**** RECORDS FOR THIS TASK

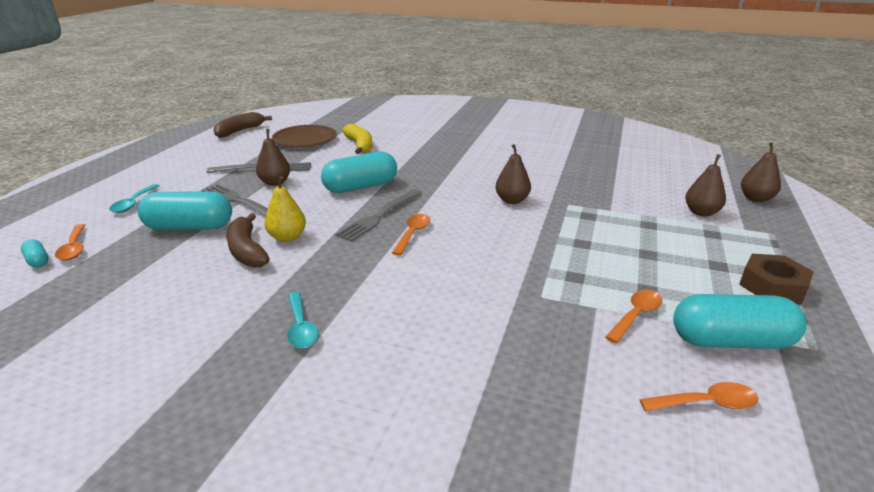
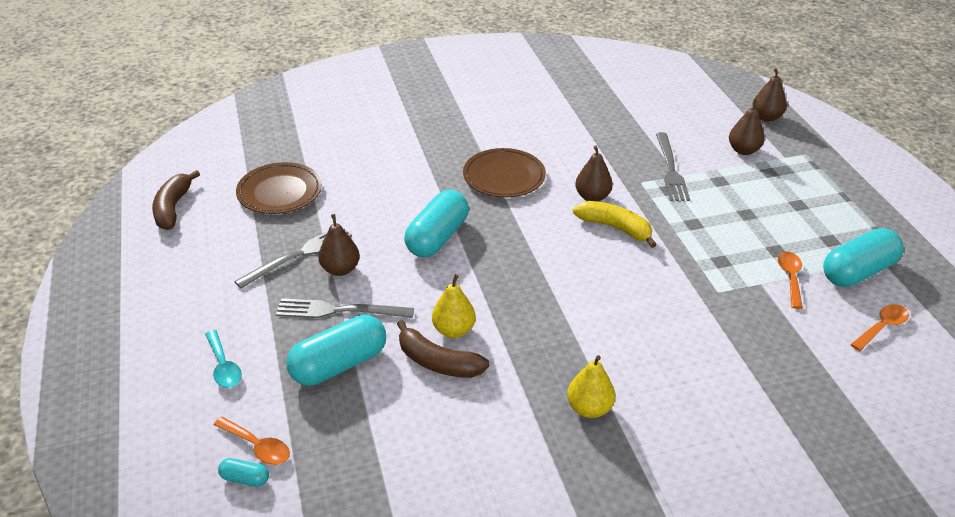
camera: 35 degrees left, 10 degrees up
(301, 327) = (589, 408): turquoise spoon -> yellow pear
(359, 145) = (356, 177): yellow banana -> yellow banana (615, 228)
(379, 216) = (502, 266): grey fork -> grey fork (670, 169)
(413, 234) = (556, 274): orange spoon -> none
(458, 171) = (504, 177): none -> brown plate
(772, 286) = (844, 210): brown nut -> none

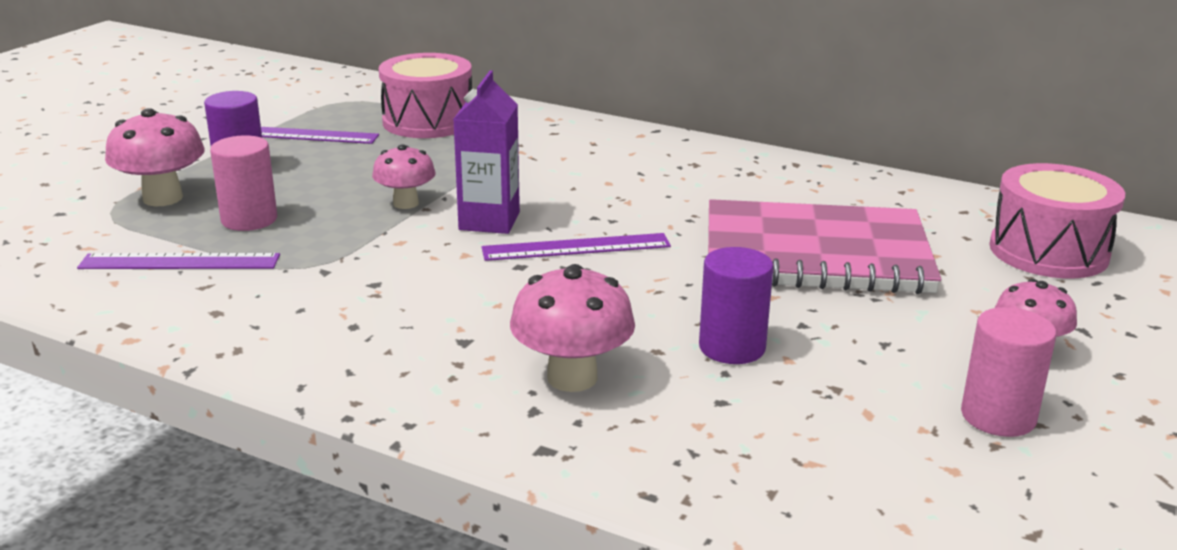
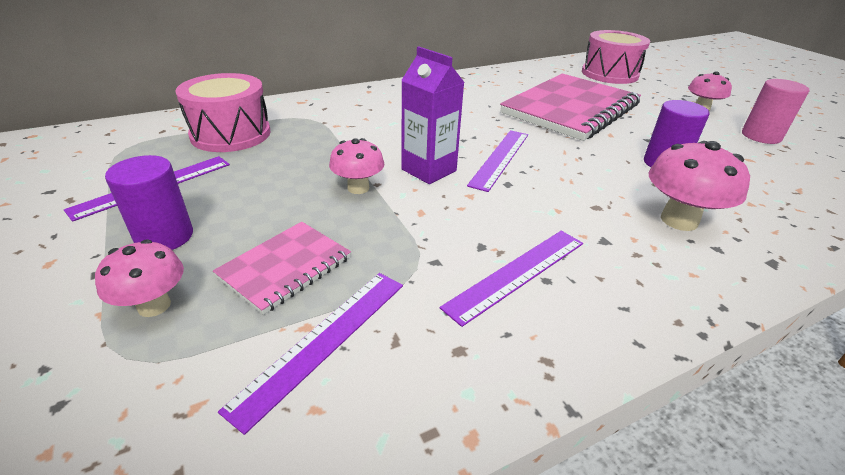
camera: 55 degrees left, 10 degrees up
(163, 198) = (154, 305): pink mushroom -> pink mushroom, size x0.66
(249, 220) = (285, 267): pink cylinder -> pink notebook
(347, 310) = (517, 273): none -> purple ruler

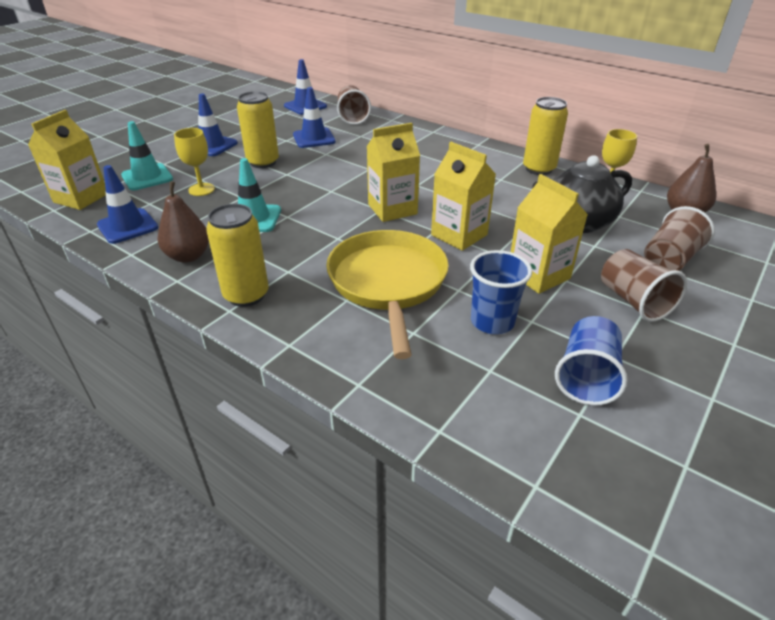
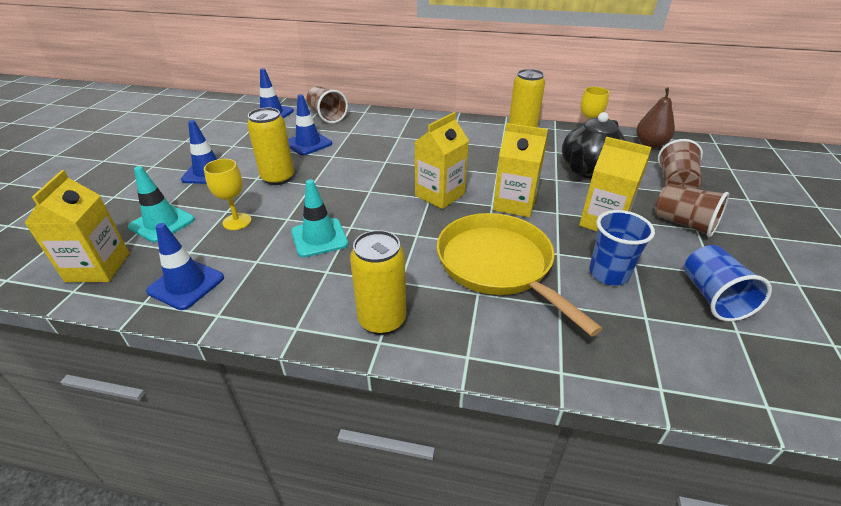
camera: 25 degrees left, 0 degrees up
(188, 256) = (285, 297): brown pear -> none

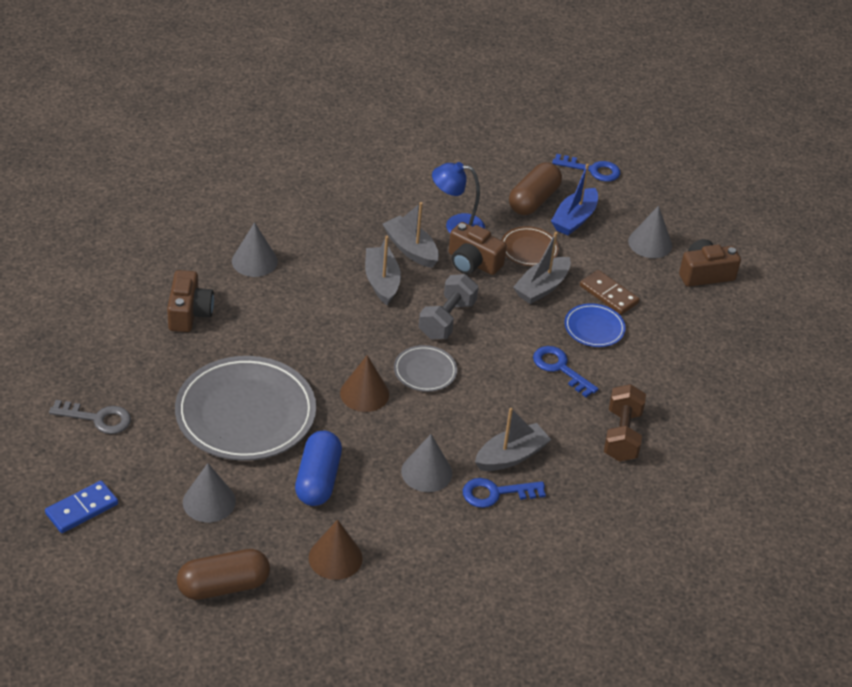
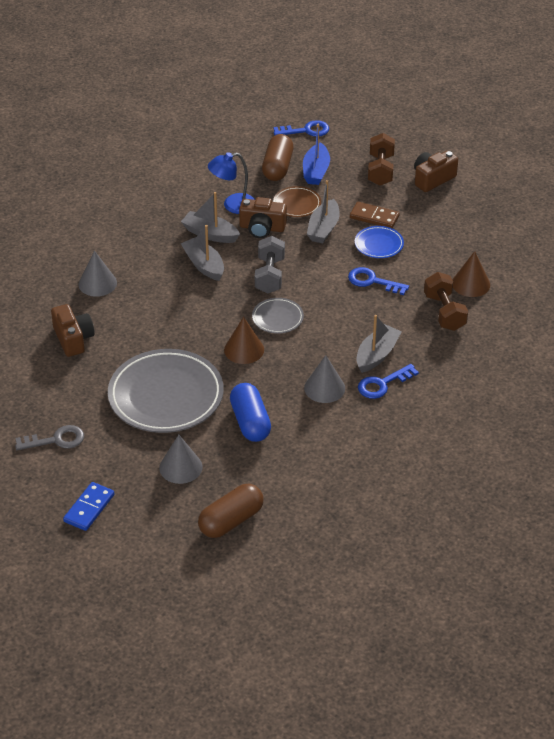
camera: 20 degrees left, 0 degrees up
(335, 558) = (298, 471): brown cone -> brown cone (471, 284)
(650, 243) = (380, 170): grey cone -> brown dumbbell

********

◆ **TASK DESCRIPTION**:
Give the records again exactly, minus the pictures.

◆ **RESPONSE TO THIS TASK**:
camera: 35 degrees left, 10 degrees up
(301, 327) = (589, 408): turquoise spoon -> yellow pear
(359, 145) = (356, 177): yellow banana -> yellow banana (615, 228)
(379, 216) = (502, 266): grey fork -> grey fork (670, 169)
(413, 234) = (556, 274): orange spoon -> none
(458, 171) = (504, 177): none -> brown plate
(772, 286) = (844, 210): brown nut -> none

camera: 55 degrees left, 10 degrees up
(163, 198) = (154, 305): pink mushroom -> pink mushroom, size x0.66
(249, 220) = (285, 267): pink cylinder -> pink notebook
(347, 310) = (517, 273): none -> purple ruler

camera: 25 degrees left, 0 degrees up
(188, 256) = (285, 297): brown pear -> none

camera: 20 degrees left, 0 degrees up
(335, 558) = (298, 471): brown cone -> brown cone (471, 284)
(650, 243) = (380, 170): grey cone -> brown dumbbell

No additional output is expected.